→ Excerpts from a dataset
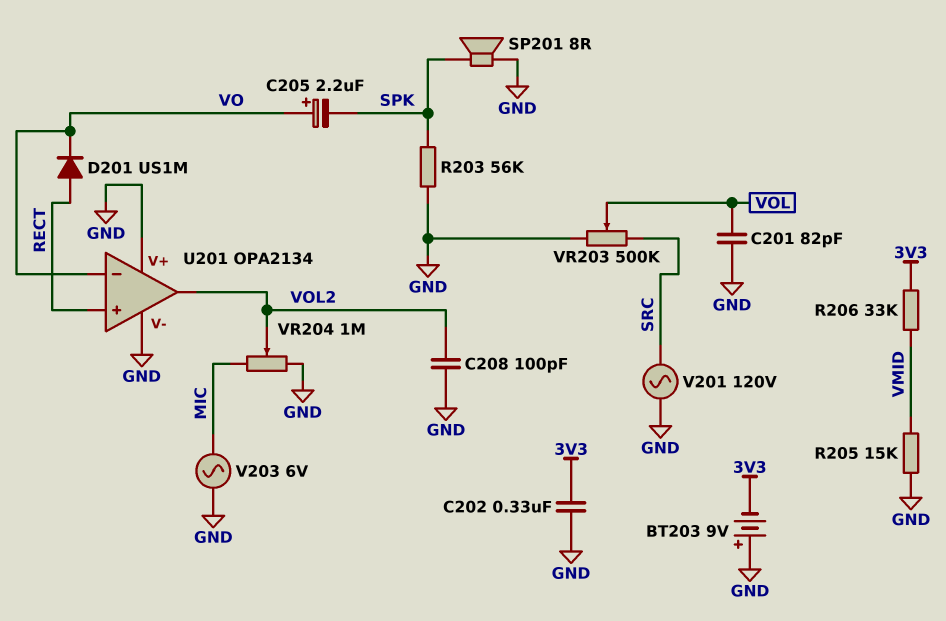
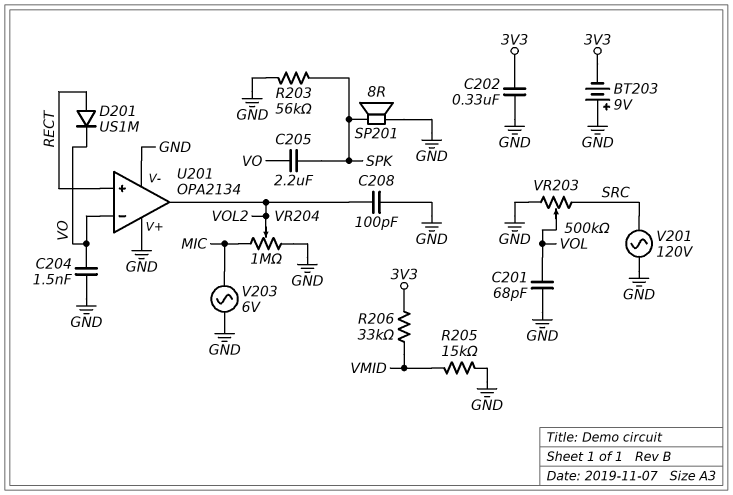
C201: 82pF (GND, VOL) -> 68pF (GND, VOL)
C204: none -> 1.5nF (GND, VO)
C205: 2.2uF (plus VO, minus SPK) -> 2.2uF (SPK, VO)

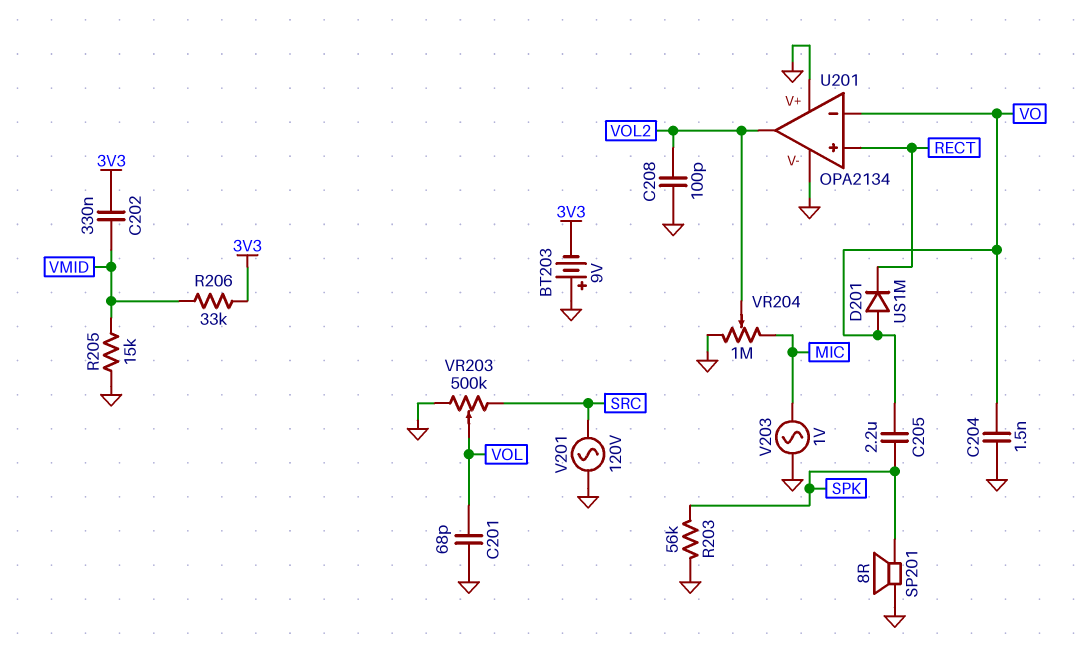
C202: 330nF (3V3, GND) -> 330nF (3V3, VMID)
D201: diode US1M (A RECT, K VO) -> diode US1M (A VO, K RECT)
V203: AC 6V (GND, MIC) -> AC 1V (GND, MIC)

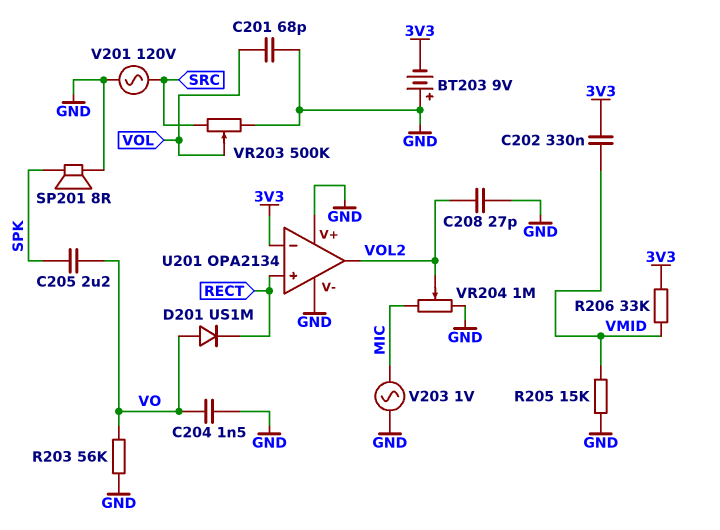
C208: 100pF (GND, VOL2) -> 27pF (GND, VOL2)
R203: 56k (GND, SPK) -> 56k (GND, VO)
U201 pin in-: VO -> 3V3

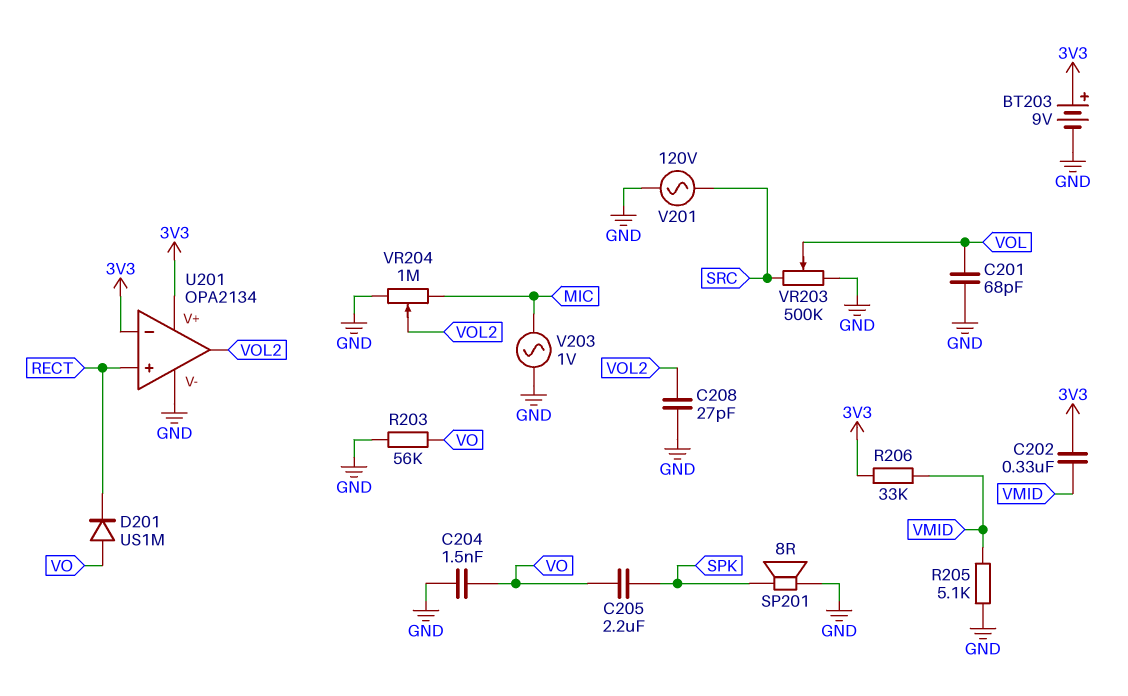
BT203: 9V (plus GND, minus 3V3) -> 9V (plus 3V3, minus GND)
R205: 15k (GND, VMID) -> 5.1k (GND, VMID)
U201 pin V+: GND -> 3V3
* * *
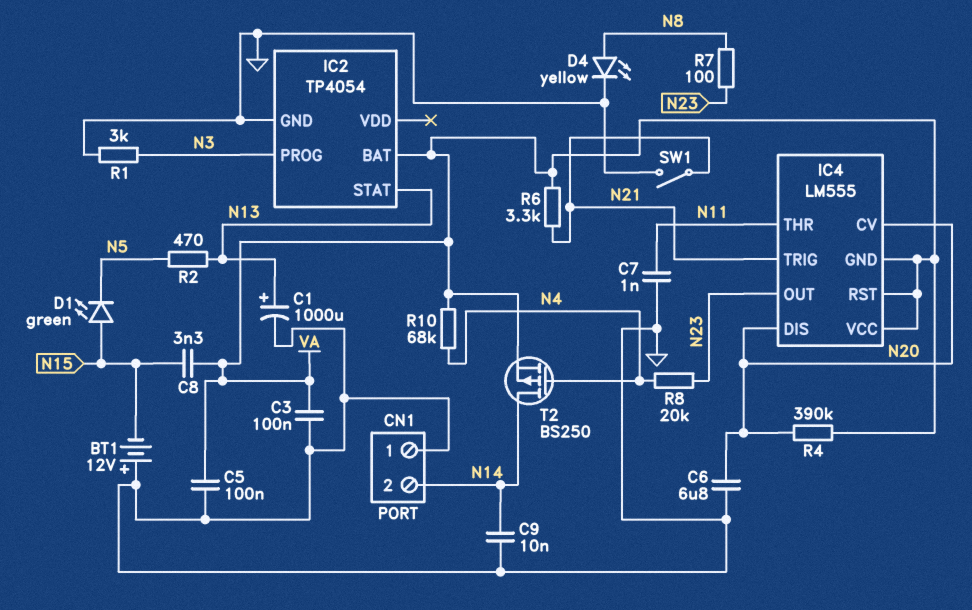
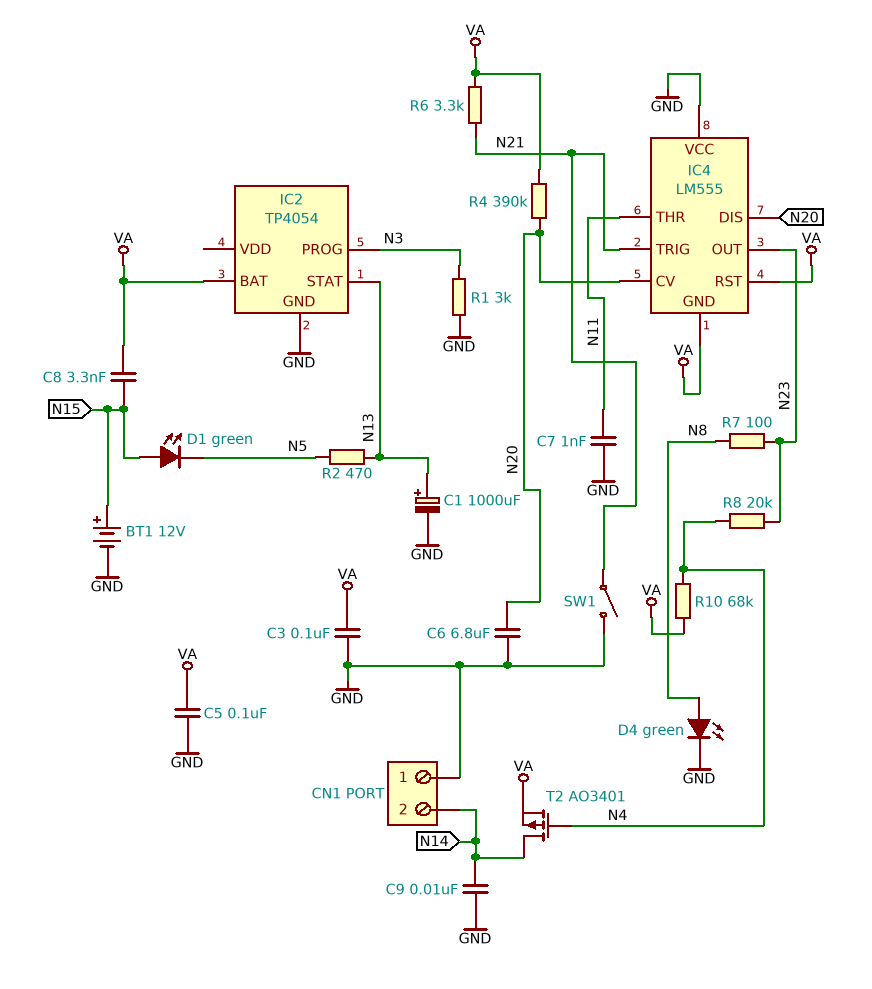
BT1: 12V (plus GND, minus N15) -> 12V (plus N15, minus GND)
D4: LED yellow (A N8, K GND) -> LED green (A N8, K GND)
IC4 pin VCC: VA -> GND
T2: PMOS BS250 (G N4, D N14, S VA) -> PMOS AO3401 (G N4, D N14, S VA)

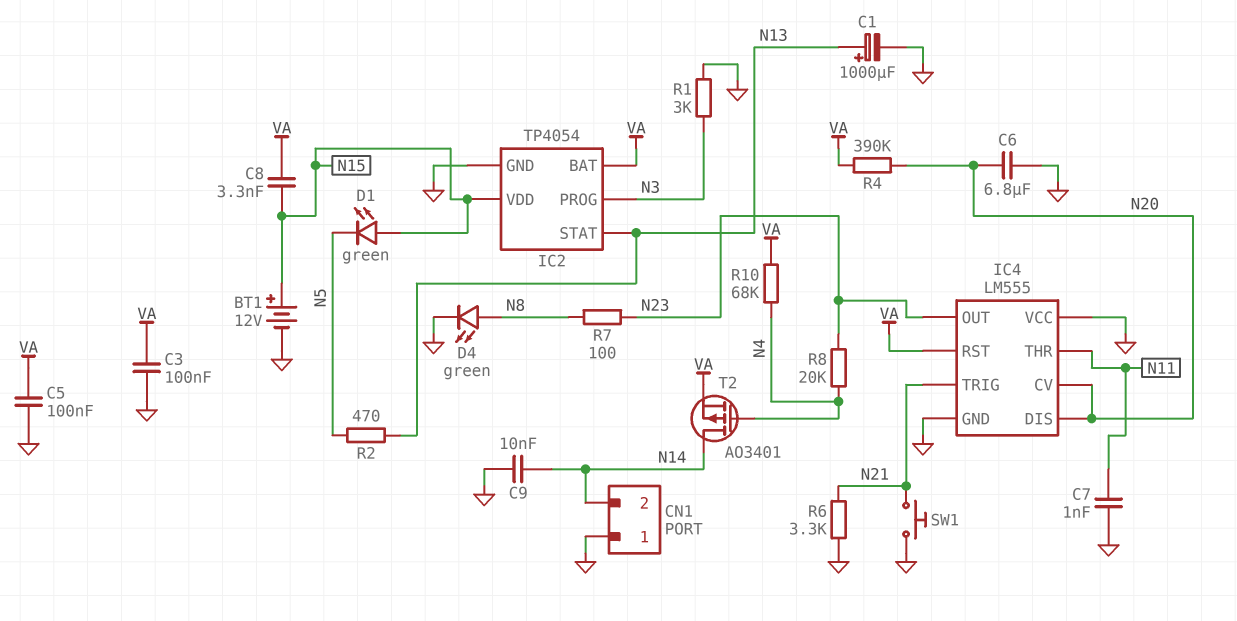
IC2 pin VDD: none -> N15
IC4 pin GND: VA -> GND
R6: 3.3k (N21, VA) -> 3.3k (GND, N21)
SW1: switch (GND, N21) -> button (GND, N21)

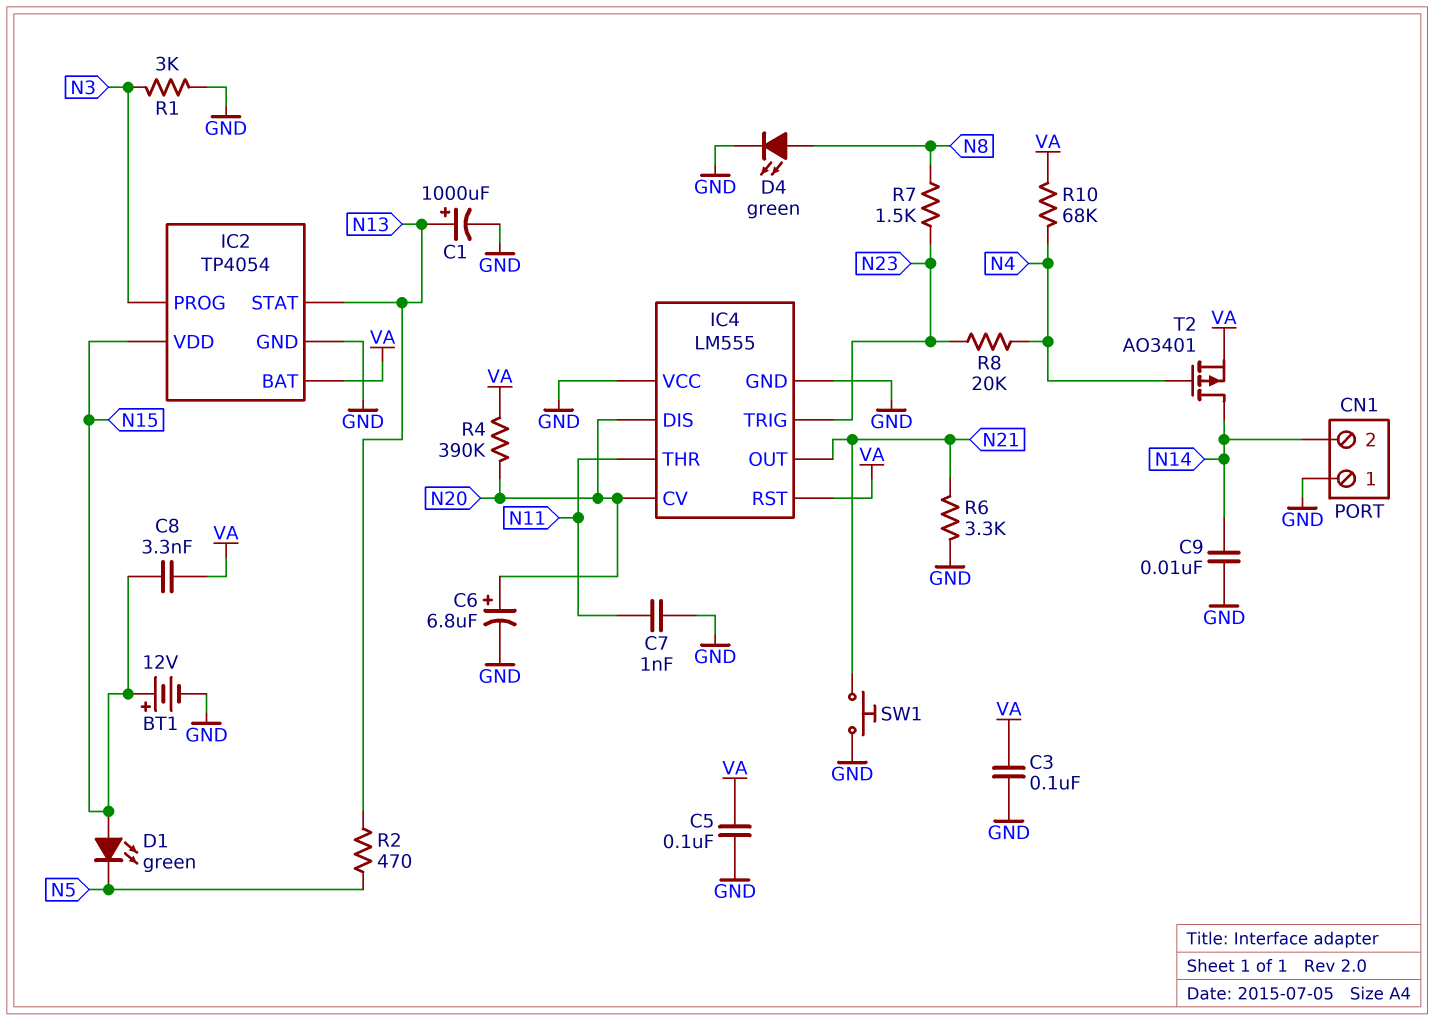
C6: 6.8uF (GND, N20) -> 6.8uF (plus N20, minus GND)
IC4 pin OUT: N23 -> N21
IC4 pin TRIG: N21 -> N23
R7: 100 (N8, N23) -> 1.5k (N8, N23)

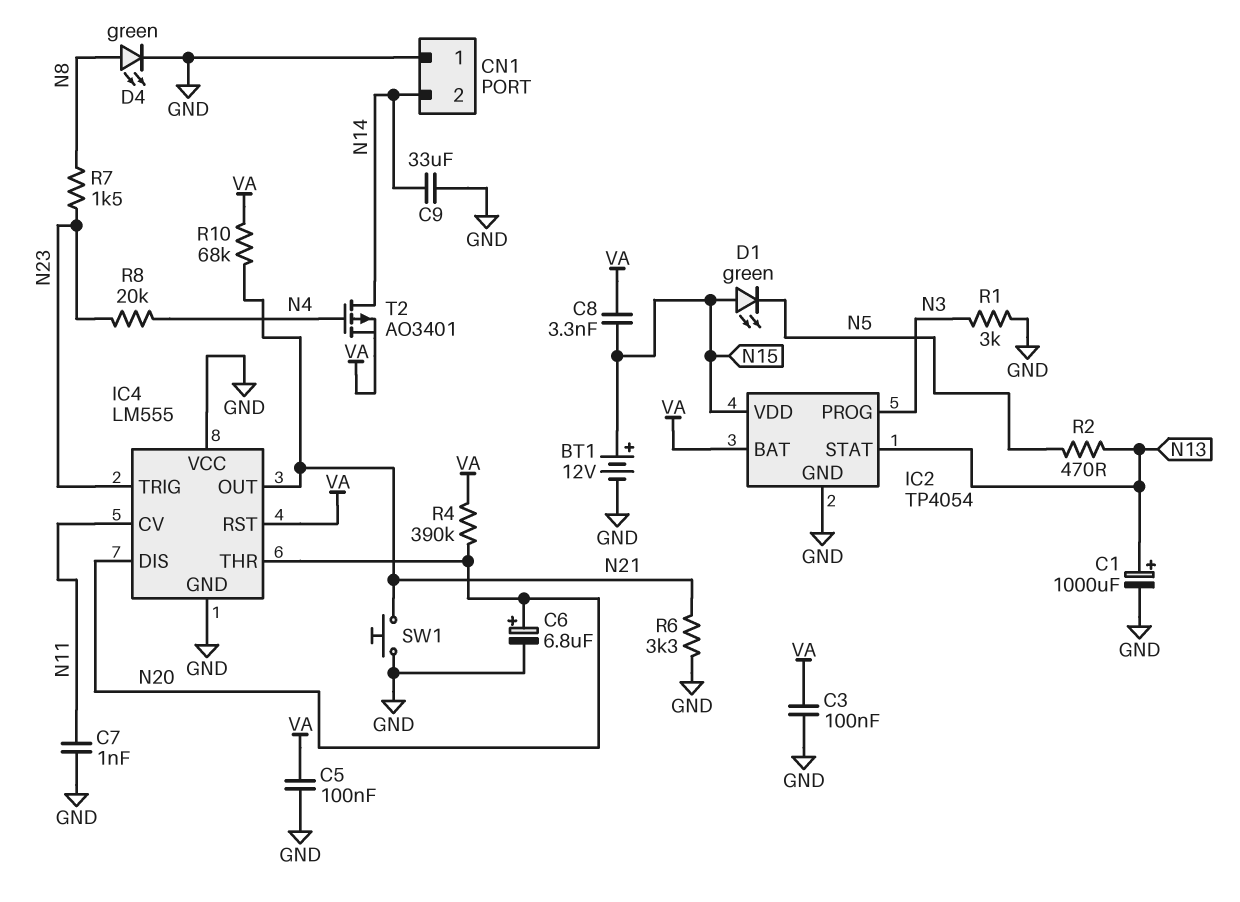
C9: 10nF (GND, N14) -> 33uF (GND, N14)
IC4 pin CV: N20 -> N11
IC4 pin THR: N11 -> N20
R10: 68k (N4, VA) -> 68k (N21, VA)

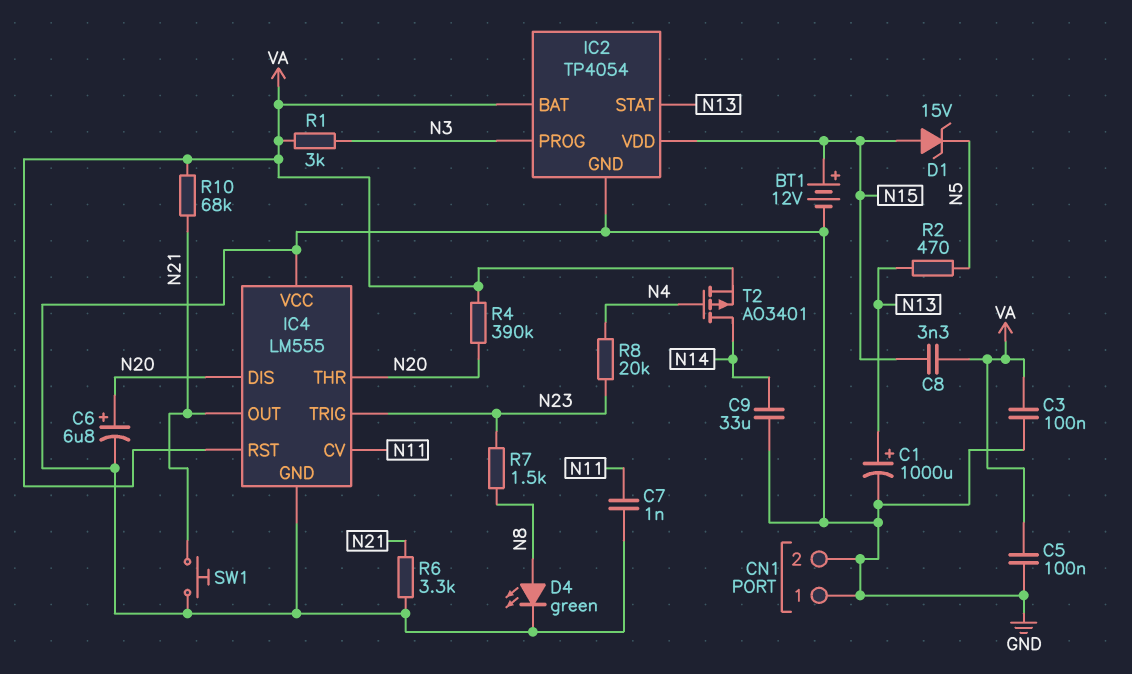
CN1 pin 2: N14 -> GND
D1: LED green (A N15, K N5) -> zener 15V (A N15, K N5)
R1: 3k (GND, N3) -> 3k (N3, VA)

→ EXERCISE PROMPT
Check every line of the records, and copy the ones that hold the word "none".

→ OUTPUT FOR THIS EXERCISE
C204: none -> 1.5nF (GND, VO)
IC2 pin VDD: none -> N15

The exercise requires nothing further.